▶ EXERCISE BRIEF
Collect all lines from the records below that include the word "schottky".

▶ INPUT
* * * * *
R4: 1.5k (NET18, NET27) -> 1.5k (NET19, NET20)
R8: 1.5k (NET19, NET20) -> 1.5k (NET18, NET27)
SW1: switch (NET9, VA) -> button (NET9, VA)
* * * * *
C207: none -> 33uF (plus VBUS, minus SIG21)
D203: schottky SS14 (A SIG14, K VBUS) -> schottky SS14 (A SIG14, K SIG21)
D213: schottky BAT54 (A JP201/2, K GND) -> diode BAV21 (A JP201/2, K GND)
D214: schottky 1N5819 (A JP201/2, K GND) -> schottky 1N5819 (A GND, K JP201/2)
* * * * *
▶ RESPONSE AREA
D203: schottky SS14 (A SIG14, K VBUS) -> schottky SS14 (A SIG14, K SIG21)
D213: schottky BAT54 (A JP201/2, K GND) -> diode BAV21 (A JP201/2, K GND)
D214: schottky 1N5819 (A JP201/2, K GND) -> schottky 1N5819 (A GND, K JP201/2)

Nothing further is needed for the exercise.